[Start of Attachment]
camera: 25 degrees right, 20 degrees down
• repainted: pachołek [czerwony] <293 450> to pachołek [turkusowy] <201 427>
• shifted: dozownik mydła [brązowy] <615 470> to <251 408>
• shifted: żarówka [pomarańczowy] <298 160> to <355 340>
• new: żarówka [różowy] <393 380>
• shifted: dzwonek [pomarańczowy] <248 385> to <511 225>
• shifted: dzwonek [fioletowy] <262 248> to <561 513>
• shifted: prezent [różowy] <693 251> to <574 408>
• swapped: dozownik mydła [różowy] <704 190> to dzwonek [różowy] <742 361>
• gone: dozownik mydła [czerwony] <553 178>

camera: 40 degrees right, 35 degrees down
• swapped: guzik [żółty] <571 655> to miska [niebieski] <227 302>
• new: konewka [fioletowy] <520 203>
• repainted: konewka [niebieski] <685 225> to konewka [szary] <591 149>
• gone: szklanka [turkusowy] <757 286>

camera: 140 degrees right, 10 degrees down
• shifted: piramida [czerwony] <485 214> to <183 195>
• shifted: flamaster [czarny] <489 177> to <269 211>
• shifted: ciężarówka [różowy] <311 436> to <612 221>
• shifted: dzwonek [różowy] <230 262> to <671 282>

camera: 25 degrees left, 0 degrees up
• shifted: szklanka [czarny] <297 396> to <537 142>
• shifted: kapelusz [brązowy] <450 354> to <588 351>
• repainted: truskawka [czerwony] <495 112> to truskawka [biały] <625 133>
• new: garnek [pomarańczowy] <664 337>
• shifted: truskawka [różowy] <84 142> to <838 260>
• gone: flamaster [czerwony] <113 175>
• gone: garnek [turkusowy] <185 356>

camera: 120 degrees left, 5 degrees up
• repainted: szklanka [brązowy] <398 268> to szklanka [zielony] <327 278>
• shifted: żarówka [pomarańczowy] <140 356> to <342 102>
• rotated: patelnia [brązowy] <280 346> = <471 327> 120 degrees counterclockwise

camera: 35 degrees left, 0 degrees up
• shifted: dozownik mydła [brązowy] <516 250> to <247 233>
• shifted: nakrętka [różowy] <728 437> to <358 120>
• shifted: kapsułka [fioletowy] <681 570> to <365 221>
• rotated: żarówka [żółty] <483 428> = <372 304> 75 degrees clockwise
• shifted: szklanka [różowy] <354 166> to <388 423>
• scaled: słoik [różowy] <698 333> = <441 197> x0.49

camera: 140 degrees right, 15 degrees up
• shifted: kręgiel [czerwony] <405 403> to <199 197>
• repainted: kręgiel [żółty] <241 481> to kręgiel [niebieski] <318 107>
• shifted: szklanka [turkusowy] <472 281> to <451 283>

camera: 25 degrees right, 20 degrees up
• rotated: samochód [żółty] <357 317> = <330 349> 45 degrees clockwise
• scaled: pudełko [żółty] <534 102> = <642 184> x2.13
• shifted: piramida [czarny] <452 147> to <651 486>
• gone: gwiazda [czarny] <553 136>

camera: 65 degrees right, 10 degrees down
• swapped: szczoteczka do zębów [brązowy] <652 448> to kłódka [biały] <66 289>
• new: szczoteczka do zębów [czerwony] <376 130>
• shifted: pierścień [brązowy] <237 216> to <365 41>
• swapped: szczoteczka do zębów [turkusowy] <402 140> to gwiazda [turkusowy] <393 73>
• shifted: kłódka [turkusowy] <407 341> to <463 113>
[End of Attachment]
## Problem to solve
Will you return exactly the lines above from the one with "to <561 513>" down to the one with "[różowy] <742 361>", counting both as part of the range?

## Output of the exercise
• shifted: dzwonek [fioletowy] <262 248> to <561 513>
• shifted: prezent [różowy] <693 251> to <574 408>
• swapped: dozownik mydła [różowy] <704 190> to dzwonek [różowy] <742 361>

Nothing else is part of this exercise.